What is needed is an exact copy of the lines from the one containing "(275, 188) = (345, 219): none" through the final line of the material below.
---- Records for the exercise
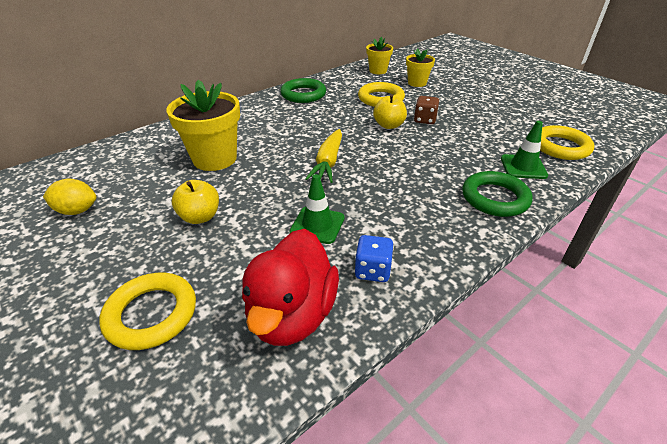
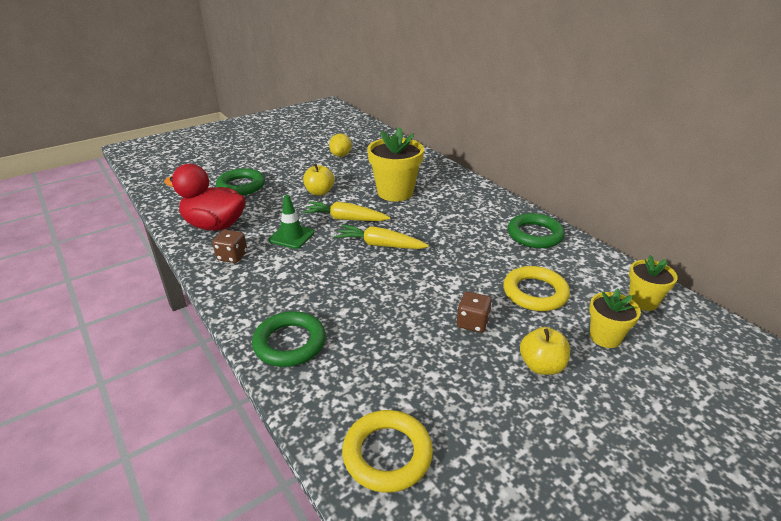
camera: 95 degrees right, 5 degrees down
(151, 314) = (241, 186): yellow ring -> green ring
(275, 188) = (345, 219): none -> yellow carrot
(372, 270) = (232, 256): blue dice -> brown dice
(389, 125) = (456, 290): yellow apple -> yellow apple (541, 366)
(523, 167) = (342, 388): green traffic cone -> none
--------
> [Task answer]
(275, 188) = (345, 219): none -> yellow carrot
(372, 270) = (232, 256): blue dice -> brown dice
(389, 125) = (456, 290): yellow apple -> yellow apple (541, 366)
(523, 167) = (342, 388): green traffic cone -> none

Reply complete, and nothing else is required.